[Pixel coordinate box data]
===

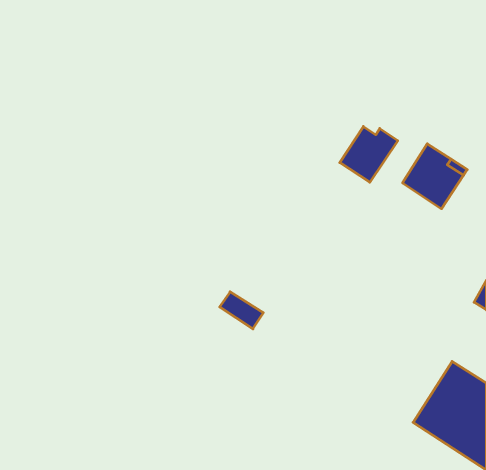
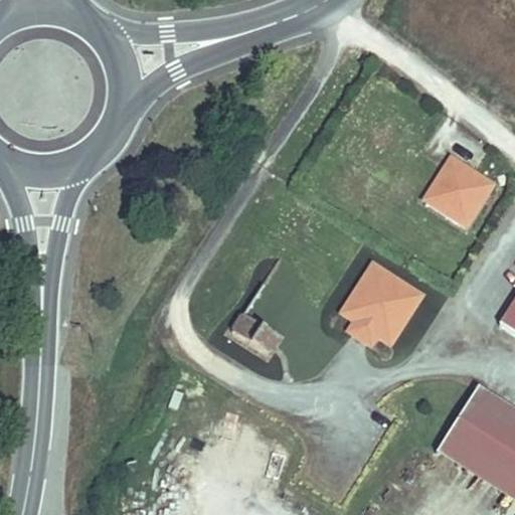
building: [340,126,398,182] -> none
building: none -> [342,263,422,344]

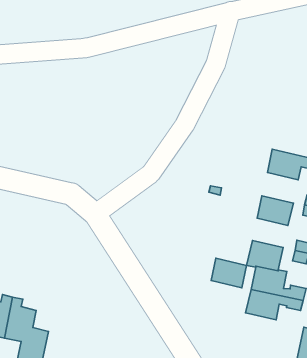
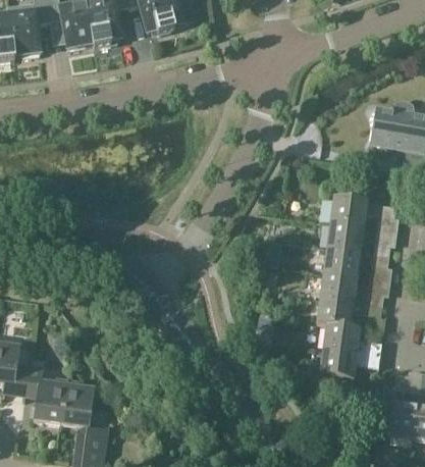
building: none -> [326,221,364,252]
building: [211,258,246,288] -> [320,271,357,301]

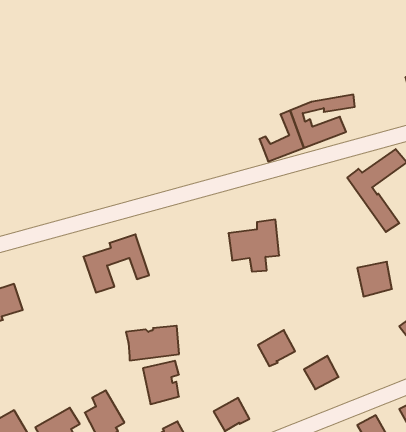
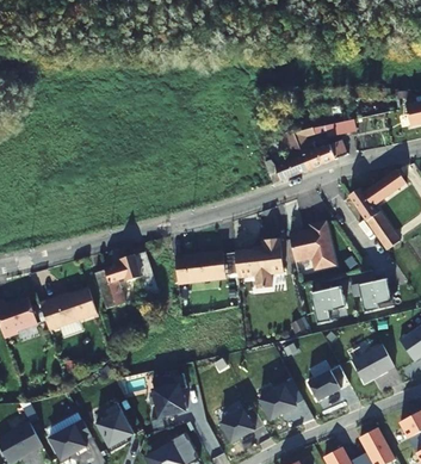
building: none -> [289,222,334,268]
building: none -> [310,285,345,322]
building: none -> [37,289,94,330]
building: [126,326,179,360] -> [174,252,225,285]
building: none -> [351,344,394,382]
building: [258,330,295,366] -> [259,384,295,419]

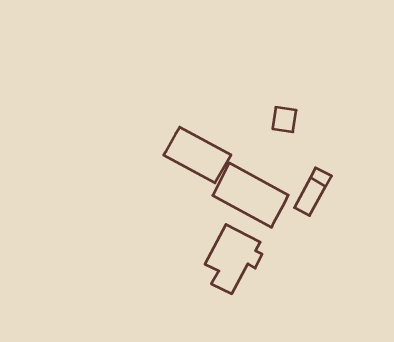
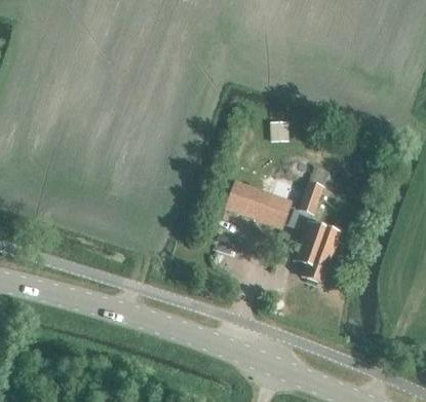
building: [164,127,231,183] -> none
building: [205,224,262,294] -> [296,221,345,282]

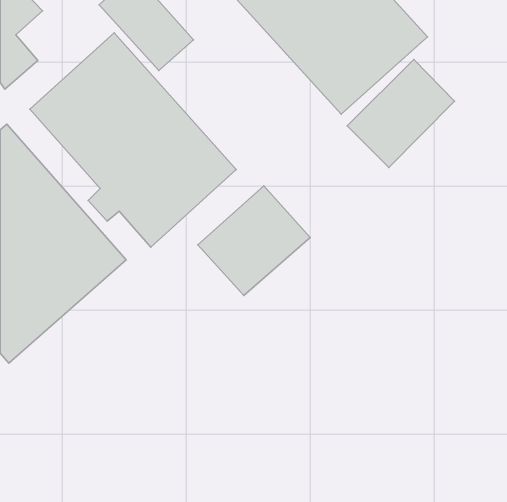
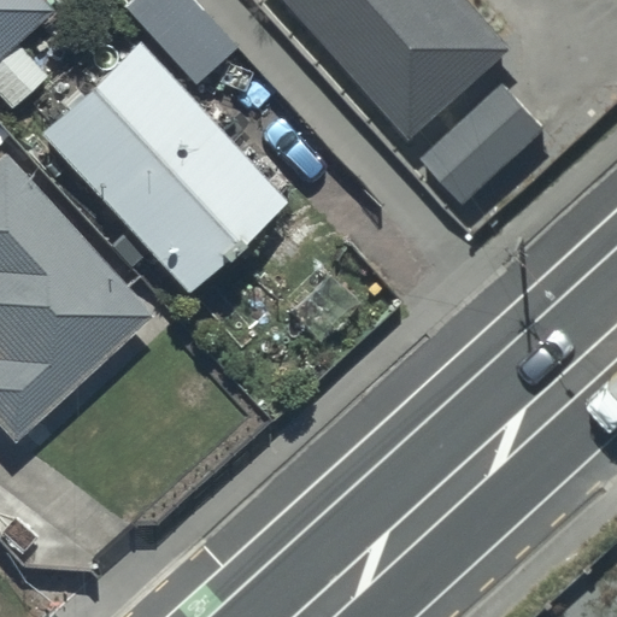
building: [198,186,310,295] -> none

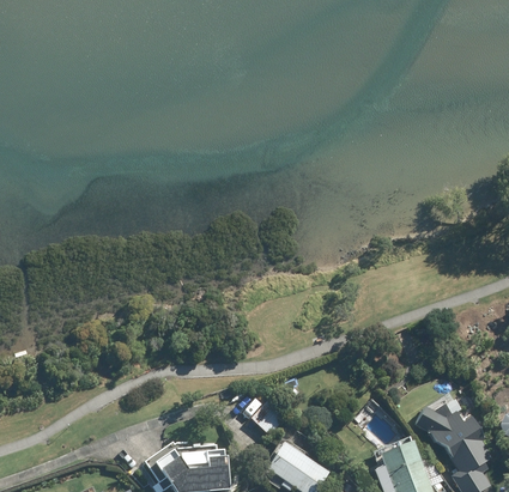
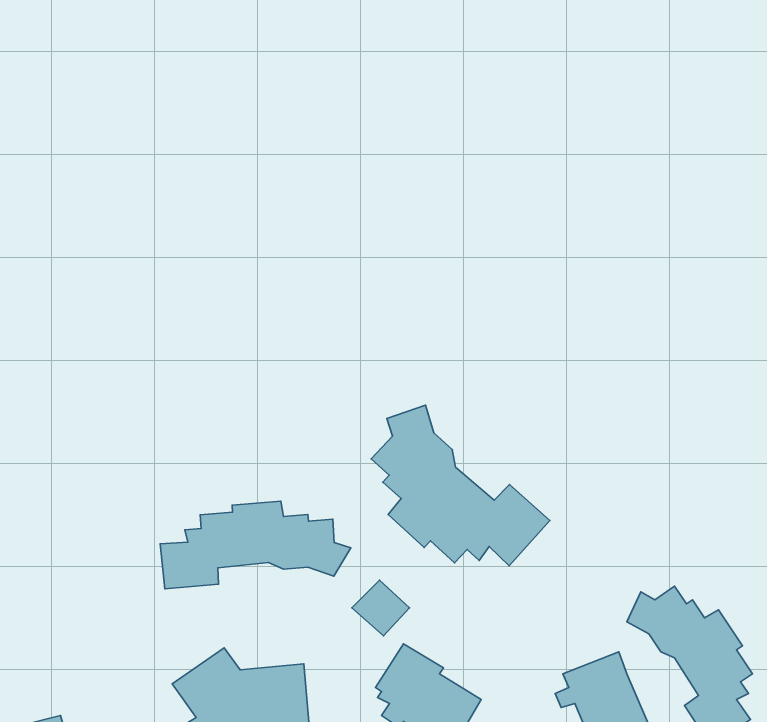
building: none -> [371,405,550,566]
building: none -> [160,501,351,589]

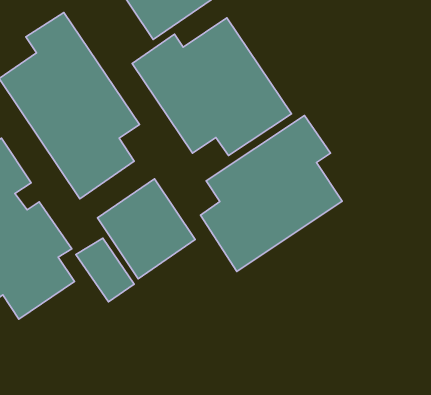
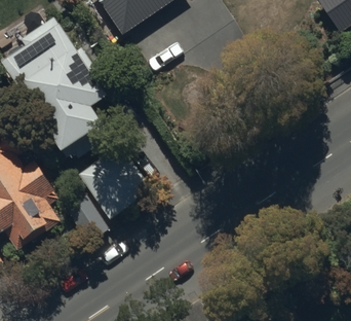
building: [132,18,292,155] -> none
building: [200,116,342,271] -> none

===

About this task: Where pictures appear, drop them, and reproduce exactly only the lines running from the beginning of the data to the line that contains "building: none -> [351,344,394,382]", inclusive.

Output of the exercise:
building: [340,126,398,182] -> none
building: none -> [342,263,422,344]

building: none -> [326,221,364,252]
building: [211,258,246,288] -> [320,271,357,301]

building: none -> [289,222,334,268]
building: none -> [310,285,345,322]
building: none -> [37,289,94,330]
building: [126,326,179,360] -> [174,252,225,285]
building: none -> [351,344,394,382]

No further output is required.